Each line containing the word "stained" needs to be copied.
======== Materials provided ========
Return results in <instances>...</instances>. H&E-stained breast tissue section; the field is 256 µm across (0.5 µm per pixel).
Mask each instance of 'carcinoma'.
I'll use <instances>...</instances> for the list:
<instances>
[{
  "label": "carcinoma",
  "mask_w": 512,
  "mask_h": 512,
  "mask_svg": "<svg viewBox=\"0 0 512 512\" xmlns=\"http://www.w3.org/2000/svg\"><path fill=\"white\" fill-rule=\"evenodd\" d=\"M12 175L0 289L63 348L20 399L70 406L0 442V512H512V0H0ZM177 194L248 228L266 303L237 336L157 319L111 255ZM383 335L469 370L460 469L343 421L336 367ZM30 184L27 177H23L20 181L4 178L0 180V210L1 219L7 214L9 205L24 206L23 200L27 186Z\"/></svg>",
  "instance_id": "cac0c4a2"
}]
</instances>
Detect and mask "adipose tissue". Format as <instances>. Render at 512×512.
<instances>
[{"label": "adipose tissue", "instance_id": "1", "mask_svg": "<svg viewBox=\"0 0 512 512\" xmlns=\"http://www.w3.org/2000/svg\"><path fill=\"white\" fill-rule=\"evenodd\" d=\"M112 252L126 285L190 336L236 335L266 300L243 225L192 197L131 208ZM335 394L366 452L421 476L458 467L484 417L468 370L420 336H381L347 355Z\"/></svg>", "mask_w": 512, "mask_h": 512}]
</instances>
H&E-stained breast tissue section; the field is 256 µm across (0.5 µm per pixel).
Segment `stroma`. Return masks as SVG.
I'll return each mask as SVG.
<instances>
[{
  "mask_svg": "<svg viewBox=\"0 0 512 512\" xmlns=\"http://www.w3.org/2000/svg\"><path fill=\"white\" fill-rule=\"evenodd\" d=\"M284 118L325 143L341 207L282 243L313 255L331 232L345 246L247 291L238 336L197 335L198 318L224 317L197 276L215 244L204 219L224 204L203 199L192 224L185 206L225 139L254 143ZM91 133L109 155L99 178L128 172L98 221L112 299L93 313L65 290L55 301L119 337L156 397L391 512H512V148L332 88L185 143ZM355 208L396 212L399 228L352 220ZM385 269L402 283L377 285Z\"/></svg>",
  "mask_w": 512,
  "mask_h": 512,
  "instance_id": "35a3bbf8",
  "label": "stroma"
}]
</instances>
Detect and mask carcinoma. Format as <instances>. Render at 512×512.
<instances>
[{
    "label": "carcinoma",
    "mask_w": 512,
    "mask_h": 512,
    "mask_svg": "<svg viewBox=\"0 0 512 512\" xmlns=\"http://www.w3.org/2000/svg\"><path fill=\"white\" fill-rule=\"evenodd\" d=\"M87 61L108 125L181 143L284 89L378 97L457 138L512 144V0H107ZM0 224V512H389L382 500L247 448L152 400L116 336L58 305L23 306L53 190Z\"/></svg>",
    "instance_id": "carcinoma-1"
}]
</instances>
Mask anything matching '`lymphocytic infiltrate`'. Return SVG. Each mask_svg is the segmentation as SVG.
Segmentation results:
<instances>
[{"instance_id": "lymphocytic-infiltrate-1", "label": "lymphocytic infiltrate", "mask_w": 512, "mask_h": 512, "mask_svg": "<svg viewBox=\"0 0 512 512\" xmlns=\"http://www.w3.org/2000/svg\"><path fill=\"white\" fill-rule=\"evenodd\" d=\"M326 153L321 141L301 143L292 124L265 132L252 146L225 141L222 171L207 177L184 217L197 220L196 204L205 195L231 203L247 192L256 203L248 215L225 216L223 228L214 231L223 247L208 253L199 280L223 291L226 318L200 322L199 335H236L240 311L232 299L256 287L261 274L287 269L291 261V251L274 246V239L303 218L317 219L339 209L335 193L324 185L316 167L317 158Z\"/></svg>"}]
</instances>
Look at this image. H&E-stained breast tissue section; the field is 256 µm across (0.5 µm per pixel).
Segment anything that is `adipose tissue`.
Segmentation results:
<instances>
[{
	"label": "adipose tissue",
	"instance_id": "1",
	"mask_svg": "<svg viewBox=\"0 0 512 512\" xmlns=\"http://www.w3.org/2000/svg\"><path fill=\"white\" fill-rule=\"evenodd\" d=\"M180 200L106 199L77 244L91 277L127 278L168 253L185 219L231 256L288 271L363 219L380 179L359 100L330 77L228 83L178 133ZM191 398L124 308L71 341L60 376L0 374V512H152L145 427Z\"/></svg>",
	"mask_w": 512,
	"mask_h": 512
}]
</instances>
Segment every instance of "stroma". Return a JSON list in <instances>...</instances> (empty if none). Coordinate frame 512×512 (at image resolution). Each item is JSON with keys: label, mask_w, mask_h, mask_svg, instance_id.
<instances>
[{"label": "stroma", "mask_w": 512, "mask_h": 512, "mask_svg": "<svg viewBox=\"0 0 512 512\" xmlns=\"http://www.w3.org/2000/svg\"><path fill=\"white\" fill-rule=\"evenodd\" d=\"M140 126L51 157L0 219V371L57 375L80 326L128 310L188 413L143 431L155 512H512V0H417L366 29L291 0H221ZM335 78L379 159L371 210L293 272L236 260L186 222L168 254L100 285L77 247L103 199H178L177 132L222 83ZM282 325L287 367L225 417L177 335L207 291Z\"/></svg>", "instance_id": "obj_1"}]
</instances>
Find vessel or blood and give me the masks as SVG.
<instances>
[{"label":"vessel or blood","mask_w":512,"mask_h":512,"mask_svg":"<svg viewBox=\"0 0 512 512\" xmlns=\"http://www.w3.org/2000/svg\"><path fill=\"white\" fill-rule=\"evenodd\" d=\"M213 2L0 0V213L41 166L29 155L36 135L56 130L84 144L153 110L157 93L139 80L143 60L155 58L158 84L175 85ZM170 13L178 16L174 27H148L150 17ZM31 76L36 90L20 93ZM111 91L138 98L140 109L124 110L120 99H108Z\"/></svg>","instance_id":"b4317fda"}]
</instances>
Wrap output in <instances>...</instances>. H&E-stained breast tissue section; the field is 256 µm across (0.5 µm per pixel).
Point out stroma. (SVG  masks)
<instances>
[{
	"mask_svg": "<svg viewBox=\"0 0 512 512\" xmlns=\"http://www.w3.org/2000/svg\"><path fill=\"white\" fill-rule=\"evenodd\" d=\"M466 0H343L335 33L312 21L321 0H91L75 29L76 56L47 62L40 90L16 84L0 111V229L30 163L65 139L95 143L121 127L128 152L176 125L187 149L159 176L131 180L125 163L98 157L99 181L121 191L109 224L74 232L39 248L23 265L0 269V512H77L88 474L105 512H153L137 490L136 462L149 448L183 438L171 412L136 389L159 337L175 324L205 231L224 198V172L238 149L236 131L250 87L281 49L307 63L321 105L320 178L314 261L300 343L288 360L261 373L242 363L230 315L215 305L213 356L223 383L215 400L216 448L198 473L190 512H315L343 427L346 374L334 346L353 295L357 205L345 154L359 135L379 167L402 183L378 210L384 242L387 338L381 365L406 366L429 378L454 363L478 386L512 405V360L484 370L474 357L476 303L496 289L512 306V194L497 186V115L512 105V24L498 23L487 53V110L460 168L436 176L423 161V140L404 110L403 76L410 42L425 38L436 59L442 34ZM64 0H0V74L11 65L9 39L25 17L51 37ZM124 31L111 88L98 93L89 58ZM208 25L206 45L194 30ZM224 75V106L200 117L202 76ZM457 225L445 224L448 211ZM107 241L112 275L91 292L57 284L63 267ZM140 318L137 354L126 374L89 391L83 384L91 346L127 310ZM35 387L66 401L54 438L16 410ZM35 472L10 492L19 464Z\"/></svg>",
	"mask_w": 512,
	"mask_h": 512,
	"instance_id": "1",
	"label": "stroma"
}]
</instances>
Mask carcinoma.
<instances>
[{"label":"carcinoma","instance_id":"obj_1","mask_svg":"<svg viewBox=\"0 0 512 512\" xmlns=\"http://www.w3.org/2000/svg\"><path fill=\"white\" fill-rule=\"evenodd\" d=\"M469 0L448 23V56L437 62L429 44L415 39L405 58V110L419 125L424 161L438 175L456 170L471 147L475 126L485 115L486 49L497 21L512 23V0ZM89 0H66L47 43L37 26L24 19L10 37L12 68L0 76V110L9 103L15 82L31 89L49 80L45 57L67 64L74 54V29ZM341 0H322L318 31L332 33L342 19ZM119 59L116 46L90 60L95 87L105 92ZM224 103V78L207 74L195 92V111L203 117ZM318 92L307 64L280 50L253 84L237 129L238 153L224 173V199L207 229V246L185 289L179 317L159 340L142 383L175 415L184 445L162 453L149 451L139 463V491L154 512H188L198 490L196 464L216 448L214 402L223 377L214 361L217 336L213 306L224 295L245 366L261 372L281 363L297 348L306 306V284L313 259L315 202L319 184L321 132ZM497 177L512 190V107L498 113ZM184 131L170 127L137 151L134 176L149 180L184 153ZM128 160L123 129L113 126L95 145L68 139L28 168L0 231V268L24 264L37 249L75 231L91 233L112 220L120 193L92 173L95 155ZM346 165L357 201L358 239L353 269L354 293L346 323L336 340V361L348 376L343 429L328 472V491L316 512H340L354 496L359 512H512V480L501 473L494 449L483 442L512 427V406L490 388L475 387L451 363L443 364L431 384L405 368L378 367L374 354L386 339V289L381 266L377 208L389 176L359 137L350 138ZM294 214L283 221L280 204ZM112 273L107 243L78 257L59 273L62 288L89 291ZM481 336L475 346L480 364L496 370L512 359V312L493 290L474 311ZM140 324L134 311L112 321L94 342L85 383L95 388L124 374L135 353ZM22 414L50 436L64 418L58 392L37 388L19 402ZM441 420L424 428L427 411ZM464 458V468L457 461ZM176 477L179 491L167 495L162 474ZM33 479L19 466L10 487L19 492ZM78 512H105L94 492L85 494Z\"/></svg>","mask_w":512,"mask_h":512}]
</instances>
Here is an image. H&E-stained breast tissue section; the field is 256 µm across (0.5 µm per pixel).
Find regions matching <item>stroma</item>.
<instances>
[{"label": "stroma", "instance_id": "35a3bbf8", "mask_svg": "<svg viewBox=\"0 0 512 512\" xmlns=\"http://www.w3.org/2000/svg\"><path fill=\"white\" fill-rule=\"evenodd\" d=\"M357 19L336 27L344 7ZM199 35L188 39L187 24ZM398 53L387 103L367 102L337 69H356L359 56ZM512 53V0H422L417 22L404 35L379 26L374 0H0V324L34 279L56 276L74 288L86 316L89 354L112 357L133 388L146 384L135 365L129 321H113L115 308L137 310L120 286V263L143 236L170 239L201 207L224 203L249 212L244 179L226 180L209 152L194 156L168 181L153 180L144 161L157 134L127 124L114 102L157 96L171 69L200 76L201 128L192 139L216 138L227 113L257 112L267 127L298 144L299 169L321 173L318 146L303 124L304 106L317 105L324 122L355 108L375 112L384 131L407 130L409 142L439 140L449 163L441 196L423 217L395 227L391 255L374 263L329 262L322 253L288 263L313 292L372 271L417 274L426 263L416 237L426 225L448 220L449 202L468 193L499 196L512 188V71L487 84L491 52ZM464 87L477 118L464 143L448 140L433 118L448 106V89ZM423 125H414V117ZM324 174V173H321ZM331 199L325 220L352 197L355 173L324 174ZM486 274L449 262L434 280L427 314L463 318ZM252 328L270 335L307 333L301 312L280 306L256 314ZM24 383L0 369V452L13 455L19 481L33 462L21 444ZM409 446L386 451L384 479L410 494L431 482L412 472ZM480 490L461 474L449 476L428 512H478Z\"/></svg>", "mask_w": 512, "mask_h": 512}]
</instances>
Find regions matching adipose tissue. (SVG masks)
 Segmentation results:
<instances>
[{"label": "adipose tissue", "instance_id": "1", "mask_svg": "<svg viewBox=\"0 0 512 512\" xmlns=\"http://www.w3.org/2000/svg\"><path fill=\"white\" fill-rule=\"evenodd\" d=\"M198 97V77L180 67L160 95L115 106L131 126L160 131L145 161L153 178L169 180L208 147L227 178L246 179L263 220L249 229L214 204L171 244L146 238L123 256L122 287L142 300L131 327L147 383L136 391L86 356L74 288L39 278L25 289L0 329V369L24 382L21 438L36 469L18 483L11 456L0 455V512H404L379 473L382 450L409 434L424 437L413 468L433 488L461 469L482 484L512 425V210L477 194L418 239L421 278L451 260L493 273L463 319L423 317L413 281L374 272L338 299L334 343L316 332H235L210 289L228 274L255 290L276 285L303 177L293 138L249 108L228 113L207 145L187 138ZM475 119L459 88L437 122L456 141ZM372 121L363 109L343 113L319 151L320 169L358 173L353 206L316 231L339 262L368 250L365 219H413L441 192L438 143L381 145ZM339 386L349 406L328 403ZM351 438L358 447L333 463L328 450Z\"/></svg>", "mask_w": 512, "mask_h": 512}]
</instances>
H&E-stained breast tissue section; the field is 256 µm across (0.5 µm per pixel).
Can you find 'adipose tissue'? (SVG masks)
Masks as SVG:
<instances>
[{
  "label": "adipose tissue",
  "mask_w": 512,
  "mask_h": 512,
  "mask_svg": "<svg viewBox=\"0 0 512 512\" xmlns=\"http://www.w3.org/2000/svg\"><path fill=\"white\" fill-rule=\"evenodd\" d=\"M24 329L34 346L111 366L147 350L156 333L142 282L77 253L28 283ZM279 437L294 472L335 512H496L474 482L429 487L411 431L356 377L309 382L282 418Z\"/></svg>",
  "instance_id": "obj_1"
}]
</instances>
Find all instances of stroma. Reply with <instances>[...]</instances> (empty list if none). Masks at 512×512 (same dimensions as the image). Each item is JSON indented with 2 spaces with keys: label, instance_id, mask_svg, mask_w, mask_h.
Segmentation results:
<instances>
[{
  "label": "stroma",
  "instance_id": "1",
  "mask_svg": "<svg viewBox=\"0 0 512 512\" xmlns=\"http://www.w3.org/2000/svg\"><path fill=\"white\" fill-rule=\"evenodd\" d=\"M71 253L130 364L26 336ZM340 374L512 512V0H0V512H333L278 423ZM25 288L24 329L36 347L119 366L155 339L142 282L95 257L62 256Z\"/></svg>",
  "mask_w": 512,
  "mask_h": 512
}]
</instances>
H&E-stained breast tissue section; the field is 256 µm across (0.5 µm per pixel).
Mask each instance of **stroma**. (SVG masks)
========
_Exercise answer:_
Return results in <instances>...</instances>. H&E-stained breast tissue section; the field is 256 µm across (0.5 µm per pixel).
H&E-stained breast tissue section; the field is 256 µm across (0.5 µm per pixel).
Look at this image. H&E-stained breast tissue section; the field is 256 µm across (0.5 µm per pixel).
Wrap output in <instances>...</instances>. H&E-stained breast tissue section; the field is 256 µm across (0.5 µm per pixel).
Here is an image. H&E-stained breast tissue section; the field is 256 µm across (0.5 µm per pixel).
H&E-stained breast tissue section; the field is 256 µm across (0.5 µm per pixel).
H&E-stained breast tissue section; the field is 256 µm across (0.5 µm per pixel).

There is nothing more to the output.